- **Task prompt**
Retype the records below from their first line through the line containing "green spinning top: 3 -> 1", and include nothing else.

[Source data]
____

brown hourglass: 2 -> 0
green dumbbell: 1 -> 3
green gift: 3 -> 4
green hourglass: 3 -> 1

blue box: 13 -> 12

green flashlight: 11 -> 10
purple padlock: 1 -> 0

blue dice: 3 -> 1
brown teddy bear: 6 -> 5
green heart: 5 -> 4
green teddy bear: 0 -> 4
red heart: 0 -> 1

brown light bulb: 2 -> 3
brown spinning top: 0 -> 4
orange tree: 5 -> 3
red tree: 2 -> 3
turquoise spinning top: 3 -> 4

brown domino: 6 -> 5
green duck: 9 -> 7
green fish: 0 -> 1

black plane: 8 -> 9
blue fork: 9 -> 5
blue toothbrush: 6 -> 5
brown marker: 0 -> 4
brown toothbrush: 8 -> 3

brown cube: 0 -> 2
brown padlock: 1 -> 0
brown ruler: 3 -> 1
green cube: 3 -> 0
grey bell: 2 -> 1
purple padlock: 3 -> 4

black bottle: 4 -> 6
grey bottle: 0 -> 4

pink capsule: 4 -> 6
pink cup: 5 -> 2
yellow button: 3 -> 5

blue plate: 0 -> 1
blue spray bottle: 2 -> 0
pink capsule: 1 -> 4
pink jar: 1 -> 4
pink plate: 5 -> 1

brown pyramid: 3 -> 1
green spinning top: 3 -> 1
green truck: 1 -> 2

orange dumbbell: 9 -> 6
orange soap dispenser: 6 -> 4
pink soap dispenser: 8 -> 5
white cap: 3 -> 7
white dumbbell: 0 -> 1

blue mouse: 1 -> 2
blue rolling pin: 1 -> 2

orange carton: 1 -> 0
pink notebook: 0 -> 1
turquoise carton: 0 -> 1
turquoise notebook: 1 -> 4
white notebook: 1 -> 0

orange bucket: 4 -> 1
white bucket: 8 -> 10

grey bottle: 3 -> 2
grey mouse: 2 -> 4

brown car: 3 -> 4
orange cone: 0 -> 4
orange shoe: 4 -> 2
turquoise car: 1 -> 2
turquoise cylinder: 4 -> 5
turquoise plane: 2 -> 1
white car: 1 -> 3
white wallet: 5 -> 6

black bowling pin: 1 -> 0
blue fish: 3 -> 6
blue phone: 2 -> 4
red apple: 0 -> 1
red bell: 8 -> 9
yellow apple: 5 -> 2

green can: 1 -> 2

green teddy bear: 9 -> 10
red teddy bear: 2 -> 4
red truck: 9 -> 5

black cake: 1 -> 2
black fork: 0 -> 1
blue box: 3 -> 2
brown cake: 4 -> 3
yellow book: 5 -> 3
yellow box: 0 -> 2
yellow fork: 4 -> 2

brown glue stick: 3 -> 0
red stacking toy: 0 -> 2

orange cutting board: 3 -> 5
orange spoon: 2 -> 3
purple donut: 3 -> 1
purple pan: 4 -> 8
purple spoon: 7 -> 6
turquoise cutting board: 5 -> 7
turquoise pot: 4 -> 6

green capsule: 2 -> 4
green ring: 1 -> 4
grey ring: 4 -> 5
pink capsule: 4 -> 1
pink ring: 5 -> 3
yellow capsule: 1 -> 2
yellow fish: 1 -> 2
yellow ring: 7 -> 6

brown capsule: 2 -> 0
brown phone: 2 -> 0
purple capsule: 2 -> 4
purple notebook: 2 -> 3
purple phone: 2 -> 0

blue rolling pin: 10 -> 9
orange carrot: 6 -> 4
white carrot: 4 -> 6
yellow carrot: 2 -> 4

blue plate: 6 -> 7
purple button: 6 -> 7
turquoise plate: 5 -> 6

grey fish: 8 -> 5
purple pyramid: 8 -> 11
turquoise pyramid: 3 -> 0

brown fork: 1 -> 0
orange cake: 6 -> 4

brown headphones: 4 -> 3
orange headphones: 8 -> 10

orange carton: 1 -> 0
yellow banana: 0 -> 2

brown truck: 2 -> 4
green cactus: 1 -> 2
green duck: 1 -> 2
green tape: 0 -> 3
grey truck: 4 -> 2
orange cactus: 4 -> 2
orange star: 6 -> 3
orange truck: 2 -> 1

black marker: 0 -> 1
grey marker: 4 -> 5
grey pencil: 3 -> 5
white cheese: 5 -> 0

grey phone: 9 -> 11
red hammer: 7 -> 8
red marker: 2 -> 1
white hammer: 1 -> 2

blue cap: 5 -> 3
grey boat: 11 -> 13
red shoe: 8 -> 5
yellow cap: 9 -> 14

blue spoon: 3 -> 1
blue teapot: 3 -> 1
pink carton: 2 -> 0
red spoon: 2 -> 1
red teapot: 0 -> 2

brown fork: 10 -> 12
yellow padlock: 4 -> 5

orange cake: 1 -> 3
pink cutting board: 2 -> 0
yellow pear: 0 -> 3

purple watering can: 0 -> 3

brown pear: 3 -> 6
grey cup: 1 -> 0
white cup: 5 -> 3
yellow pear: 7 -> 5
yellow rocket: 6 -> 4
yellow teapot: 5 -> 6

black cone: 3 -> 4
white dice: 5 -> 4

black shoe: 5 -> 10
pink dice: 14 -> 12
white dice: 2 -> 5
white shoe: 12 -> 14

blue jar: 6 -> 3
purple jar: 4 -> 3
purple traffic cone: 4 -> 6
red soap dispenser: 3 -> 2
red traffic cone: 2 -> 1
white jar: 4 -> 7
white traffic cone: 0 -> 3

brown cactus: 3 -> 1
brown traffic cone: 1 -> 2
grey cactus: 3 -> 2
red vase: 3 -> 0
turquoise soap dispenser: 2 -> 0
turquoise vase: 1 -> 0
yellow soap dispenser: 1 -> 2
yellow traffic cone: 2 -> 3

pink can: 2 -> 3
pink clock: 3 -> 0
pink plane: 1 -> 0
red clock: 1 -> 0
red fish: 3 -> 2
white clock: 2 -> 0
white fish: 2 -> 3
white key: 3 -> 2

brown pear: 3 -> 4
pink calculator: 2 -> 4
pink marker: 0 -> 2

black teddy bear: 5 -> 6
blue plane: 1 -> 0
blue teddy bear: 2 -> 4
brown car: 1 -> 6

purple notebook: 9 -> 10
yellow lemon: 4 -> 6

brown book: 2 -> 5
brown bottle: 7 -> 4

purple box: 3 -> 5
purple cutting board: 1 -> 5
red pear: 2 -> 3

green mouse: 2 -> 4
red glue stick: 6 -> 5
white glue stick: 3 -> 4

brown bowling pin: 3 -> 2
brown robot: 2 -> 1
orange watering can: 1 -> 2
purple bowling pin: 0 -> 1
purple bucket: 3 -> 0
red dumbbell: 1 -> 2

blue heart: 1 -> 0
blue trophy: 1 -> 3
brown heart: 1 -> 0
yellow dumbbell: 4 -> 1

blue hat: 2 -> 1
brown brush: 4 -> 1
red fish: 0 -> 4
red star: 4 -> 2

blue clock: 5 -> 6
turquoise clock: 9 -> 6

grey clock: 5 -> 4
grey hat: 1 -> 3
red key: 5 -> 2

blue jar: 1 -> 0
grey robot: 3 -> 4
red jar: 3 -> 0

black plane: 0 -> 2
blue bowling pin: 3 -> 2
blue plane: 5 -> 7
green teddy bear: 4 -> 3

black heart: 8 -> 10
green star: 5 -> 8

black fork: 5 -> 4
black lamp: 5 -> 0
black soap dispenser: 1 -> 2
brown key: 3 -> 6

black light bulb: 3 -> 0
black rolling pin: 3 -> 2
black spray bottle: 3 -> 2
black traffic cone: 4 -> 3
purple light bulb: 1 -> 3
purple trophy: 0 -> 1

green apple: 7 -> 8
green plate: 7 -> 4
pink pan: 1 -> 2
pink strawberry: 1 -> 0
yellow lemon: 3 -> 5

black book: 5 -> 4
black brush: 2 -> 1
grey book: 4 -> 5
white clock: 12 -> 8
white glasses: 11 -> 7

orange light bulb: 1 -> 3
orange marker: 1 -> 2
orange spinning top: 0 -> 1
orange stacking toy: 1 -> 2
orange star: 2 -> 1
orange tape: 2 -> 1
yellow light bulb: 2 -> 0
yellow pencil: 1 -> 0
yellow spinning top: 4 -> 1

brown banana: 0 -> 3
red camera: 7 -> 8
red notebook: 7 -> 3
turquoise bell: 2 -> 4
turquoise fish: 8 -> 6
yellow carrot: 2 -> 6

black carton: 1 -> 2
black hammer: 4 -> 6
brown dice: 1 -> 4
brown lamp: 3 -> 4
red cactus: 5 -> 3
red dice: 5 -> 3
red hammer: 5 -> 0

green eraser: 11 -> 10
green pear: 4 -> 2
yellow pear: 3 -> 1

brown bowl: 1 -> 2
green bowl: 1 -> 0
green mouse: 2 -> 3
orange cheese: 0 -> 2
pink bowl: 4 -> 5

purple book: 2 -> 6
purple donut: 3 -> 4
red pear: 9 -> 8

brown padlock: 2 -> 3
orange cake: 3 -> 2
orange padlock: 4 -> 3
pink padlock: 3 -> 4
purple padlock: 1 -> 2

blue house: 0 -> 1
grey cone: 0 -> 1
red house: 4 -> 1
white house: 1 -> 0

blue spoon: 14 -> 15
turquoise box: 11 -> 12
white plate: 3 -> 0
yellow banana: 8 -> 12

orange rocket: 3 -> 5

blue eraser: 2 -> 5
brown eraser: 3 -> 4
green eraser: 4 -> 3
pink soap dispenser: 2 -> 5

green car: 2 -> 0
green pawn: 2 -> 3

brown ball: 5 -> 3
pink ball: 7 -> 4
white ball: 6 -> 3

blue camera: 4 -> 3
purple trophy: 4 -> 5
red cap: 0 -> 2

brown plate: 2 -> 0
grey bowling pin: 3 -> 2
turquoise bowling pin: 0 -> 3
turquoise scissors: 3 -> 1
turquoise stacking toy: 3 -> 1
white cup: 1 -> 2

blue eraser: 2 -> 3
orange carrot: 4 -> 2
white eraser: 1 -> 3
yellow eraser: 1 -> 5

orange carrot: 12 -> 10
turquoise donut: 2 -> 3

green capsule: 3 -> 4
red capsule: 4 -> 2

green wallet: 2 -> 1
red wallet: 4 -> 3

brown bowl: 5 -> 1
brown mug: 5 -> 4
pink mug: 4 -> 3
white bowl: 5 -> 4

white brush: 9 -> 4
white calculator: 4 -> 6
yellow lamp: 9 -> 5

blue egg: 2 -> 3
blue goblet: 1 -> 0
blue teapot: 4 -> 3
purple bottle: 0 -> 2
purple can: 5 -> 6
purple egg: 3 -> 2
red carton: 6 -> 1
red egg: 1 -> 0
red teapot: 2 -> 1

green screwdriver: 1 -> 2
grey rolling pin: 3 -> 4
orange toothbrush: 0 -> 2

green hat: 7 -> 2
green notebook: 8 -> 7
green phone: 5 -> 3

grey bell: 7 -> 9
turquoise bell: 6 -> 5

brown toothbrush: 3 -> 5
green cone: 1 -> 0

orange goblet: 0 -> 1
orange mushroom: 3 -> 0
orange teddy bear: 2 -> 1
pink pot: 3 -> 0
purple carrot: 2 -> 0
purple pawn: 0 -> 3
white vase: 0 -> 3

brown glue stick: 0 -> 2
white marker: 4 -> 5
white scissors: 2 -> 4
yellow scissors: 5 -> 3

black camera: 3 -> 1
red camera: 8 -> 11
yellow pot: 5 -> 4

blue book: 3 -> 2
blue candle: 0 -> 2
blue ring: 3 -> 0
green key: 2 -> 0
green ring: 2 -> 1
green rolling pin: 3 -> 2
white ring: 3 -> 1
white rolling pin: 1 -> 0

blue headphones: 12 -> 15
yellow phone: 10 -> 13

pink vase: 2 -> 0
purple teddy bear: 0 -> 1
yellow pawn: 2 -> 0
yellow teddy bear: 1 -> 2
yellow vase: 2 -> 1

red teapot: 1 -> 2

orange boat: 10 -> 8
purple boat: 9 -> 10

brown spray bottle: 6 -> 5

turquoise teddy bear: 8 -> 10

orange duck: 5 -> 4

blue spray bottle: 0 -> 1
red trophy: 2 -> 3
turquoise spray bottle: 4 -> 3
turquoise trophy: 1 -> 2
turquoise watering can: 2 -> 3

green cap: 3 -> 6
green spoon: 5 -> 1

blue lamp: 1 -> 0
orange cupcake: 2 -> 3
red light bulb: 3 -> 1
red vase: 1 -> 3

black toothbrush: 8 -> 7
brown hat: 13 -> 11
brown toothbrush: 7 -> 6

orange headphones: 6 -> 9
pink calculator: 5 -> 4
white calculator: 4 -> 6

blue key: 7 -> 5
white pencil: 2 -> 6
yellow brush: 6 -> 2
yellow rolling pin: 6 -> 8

____

- **Reply to the task**
brown hourglass: 2 -> 0
green dumbbell: 1 -> 3
green gift: 3 -> 4
green hourglass: 3 -> 1

blue box: 13 -> 12

green flashlight: 11 -> 10
purple padlock: 1 -> 0

blue dice: 3 -> 1
brown teddy bear: 6 -> 5
green heart: 5 -> 4
green teddy bear: 0 -> 4
red heart: 0 -> 1

brown light bulb: 2 -> 3
brown spinning top: 0 -> 4
orange tree: 5 -> 3
red tree: 2 -> 3
turquoise spinning top: 3 -> 4

brown domino: 6 -> 5
green duck: 9 -> 7
green fish: 0 -> 1

black plane: 8 -> 9
blue fork: 9 -> 5
blue toothbrush: 6 -> 5
brown marker: 0 -> 4
brown toothbrush: 8 -> 3

brown cube: 0 -> 2
brown padlock: 1 -> 0
brown ruler: 3 -> 1
green cube: 3 -> 0
grey bell: 2 -> 1
purple padlock: 3 -> 4

black bottle: 4 -> 6
grey bottle: 0 -> 4

pink capsule: 4 -> 6
pink cup: 5 -> 2
yellow button: 3 -> 5

blue plate: 0 -> 1
blue spray bottle: 2 -> 0
pink capsule: 1 -> 4
pink jar: 1 -> 4
pink plate: 5 -> 1

brown pyramid: 3 -> 1
green spinning top: 3 -> 1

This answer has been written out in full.